Task objective:
Quote exactly and only this range of lines in the data below: the line that holds "RGB1 pin G: D8 -> RX" to the line that holds "TFT2 pin RES: 4 -> TX", both included.

Stored items:

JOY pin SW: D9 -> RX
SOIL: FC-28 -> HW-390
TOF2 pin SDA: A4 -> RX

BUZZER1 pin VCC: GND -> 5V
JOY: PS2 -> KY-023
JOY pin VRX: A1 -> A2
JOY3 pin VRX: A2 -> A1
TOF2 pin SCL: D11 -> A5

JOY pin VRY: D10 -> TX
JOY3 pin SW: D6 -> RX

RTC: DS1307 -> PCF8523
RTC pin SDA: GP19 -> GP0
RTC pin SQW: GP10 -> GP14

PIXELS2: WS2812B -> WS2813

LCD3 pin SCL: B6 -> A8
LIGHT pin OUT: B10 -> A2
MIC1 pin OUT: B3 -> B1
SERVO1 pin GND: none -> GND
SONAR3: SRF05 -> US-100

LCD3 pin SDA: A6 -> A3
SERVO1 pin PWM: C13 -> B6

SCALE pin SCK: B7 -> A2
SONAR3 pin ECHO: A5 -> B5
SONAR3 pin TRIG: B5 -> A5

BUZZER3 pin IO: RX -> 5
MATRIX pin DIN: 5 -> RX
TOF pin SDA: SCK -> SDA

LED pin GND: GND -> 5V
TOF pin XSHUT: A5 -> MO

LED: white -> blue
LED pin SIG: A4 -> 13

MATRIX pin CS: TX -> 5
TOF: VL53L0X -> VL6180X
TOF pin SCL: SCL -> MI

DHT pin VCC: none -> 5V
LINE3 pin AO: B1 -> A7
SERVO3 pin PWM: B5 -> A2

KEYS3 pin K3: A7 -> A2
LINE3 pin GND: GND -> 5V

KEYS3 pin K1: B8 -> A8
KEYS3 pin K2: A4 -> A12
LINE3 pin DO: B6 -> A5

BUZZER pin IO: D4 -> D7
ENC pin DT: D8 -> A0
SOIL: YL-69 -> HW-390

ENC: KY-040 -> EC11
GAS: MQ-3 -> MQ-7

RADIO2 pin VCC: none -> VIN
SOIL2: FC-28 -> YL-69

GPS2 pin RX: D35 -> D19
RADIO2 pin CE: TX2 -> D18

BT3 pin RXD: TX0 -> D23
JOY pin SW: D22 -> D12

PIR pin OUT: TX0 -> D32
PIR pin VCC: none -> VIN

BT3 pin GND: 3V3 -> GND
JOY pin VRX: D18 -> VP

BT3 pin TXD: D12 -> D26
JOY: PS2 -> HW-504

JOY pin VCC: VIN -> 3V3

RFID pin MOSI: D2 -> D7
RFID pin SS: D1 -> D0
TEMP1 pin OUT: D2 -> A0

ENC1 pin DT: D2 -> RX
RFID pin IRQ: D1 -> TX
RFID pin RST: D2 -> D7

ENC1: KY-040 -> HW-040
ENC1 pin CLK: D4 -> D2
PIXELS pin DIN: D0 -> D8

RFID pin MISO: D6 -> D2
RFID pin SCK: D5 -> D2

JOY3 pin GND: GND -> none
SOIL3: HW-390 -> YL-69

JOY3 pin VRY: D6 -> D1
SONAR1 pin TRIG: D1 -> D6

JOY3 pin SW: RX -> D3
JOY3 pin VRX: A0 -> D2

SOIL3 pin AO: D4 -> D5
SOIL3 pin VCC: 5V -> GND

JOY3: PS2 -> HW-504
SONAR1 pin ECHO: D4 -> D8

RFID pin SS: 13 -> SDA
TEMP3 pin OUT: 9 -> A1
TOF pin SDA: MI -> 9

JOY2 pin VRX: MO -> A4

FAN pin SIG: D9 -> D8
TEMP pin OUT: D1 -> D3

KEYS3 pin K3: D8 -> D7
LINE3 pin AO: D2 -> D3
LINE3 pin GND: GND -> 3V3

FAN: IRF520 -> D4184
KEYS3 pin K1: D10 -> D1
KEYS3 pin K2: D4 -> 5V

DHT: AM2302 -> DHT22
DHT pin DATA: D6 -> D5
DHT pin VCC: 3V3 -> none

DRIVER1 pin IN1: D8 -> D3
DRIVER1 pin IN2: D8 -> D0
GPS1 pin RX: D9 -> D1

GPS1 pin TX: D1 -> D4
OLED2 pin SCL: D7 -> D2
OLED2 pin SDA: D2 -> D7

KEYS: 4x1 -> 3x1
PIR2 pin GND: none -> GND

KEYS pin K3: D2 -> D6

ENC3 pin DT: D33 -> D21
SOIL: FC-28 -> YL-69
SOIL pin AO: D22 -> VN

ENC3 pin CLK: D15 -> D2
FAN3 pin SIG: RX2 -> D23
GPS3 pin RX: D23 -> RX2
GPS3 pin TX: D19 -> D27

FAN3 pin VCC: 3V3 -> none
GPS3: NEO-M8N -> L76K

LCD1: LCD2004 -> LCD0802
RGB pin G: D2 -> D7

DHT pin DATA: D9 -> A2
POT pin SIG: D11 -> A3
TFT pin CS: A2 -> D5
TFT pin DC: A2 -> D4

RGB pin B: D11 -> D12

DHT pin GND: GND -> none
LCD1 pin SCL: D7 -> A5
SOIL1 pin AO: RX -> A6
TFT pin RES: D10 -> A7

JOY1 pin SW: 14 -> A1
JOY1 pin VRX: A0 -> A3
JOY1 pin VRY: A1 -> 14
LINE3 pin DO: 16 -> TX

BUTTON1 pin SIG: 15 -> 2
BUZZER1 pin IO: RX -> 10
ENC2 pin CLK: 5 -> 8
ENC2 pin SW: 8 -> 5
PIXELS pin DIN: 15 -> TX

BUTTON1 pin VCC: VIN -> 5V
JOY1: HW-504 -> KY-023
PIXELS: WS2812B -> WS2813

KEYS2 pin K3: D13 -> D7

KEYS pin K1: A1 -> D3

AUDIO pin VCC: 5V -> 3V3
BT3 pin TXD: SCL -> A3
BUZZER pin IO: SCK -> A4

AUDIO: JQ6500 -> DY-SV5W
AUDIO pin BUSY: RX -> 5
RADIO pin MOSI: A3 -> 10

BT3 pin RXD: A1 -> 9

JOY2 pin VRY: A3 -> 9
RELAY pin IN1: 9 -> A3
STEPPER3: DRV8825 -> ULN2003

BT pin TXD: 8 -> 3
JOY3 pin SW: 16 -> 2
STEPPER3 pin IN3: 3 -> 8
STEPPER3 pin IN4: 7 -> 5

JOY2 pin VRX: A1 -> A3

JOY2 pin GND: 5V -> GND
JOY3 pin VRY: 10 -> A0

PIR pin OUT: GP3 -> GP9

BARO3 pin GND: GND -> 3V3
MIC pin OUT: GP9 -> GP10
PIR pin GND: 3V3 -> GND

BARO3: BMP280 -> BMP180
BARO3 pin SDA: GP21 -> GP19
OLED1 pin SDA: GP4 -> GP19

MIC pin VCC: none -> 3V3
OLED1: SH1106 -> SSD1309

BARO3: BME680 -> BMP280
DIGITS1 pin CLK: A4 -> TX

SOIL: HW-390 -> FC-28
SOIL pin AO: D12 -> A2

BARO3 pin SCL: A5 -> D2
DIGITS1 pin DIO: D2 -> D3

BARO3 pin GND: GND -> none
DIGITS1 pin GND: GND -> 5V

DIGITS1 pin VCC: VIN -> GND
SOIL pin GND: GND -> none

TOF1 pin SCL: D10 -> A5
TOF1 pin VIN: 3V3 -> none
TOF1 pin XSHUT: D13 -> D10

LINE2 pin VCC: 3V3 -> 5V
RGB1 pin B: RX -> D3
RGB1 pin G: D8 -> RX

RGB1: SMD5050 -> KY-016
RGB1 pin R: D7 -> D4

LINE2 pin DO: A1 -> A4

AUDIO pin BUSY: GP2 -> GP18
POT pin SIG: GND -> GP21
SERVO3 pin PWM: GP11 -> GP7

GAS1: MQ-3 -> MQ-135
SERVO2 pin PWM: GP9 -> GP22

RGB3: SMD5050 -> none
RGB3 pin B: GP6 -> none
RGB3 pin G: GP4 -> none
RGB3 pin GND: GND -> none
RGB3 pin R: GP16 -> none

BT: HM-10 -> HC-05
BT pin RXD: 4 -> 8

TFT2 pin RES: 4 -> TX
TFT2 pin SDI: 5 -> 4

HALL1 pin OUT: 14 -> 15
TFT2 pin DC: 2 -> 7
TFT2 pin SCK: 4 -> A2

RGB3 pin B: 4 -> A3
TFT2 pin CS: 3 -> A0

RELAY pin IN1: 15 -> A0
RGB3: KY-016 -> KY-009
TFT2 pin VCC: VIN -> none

Response to this task:
RGB1 pin G: D8 -> RX

RGB1: SMD5050 -> KY-016
RGB1 pin R: D7 -> D4

LINE2 pin DO: A1 -> A4

AUDIO pin BUSY: GP2 -> GP18
POT pin SIG: GND -> GP21
SERVO3 pin PWM: GP11 -> GP7

GAS1: MQ-3 -> MQ-135
SERVO2 pin PWM: GP9 -> GP22

RGB3: SMD5050 -> none
RGB3 pin B: GP6 -> none
RGB3 pin G: GP4 -> none
RGB3 pin GND: GND -> none
RGB3 pin R: GP16 -> none

BT: HM-10 -> HC-05
BT pin RXD: 4 -> 8

TFT2 pin RES: 4 -> TX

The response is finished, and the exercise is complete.